---------- Supplied information

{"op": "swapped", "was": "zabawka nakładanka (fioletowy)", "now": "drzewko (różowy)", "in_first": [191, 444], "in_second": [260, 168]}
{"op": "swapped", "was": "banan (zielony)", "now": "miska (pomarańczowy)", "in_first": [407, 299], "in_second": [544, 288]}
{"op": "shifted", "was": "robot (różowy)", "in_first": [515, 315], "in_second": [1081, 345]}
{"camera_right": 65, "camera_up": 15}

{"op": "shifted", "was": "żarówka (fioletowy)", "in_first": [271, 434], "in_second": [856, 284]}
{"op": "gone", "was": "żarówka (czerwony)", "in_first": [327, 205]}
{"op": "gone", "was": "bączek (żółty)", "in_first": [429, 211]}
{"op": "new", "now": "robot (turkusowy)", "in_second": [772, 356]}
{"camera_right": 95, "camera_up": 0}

--------------------
---------- Supplied information

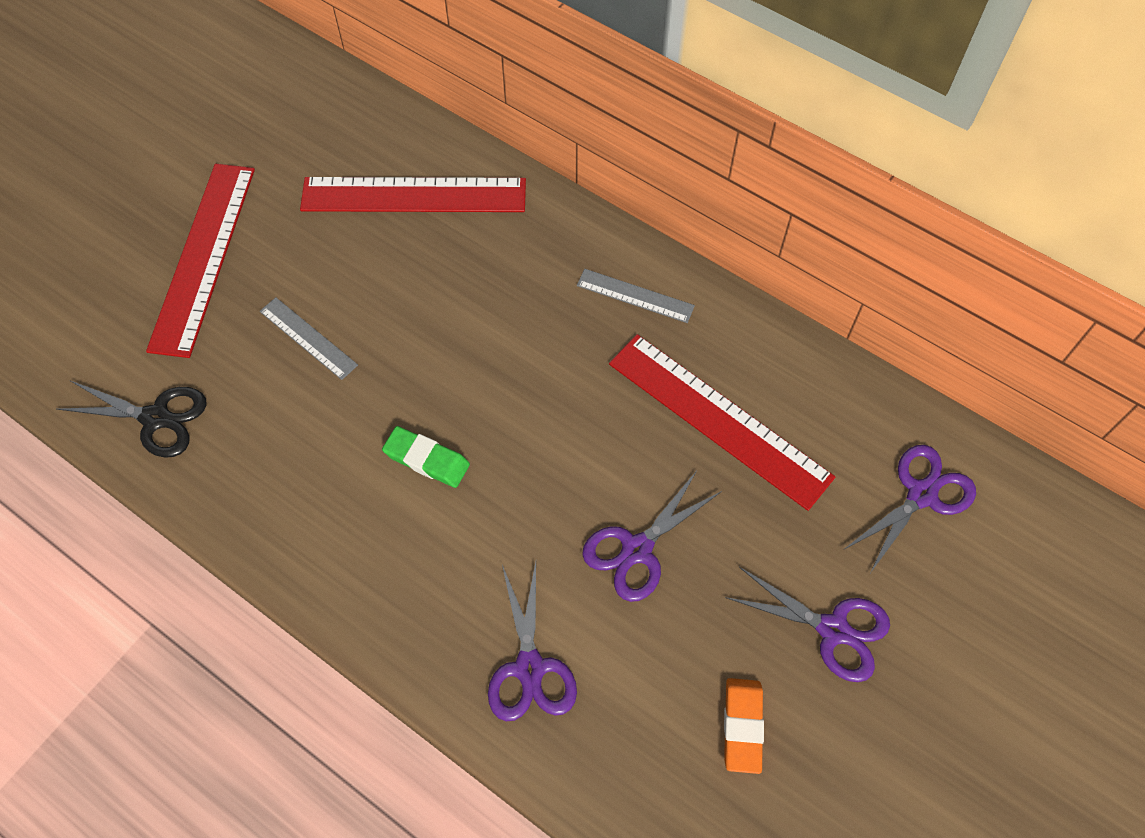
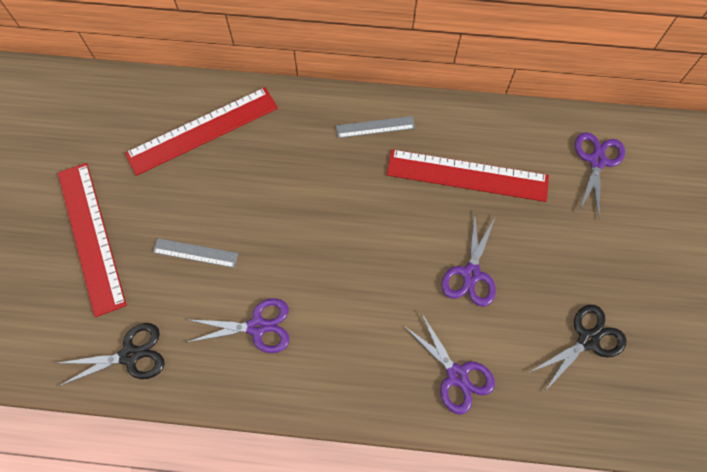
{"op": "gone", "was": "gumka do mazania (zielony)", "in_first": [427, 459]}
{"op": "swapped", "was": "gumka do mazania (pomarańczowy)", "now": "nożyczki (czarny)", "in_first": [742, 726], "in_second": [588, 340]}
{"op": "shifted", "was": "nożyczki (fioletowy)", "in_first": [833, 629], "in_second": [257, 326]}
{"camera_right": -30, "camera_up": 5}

--------------------

Which of the lines above carry the string "różowy"? Copy every one.

{"op": "swapped", "was": "zabawka nakładanka (fioletowy)", "now": "drzewko (różowy)", "in_first": [191, 444], "in_second": [260, 168]}
{"op": "shifted", "was": "robot (różowy)", "in_first": [515, 315], "in_second": [1081, 345]}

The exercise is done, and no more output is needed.